TASK REQUIREMENTS | Could you retype the whole listing word for word and drop the images?
++++++++++++++++++++
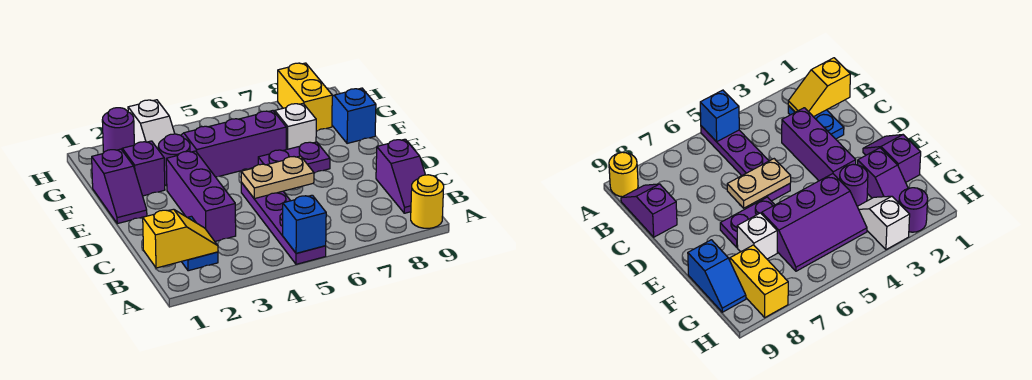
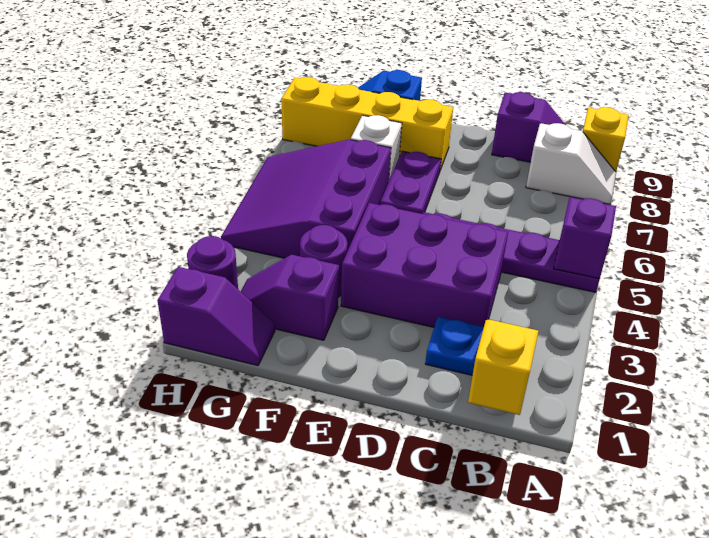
blue brick A5 level 2 -> purple brick A5 level 2
yellow round brick A9 level 1 -> yellow brick A9 level 1
purple brick C3:E3 level 1 -> purple brick C3:E4 level 1
tan plate D5:D6 level 2 -> none
purple slope E1:F1 level 1 top F -> purple slope G1:H1 level 1 top H
purple slope F4:G6 level 1 top F -> purple slope F4:H6 level 1 top F
white slope G3:H3 level 1 top H -> white slope A8:B8 level 1 top B
yellow brick G8:H8 level 1 -> yellow brick E8:H8 level 1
++++++++++++++++++++
YOUR SOLUTION |
blue brick A5 level 2 -> purple brick A5 level 2
yellow round brick A9 level 1 -> yellow brick A9 level 1
purple brick C3:E3 level 1 -> purple brick C3:E4 level 1
tan plate D5:D6 level 2 -> none
purple slope E1:F1 level 1 top F -> purple slope G1:H1 level 1 top H
purple slope F4:G6 level 1 top F -> purple slope F4:H6 level 1 top F
white slope G3:H3 level 1 top H -> white slope A8:B8 level 1 top B
yellow brick G8:H8 level 1 -> yellow brick E8:H8 level 1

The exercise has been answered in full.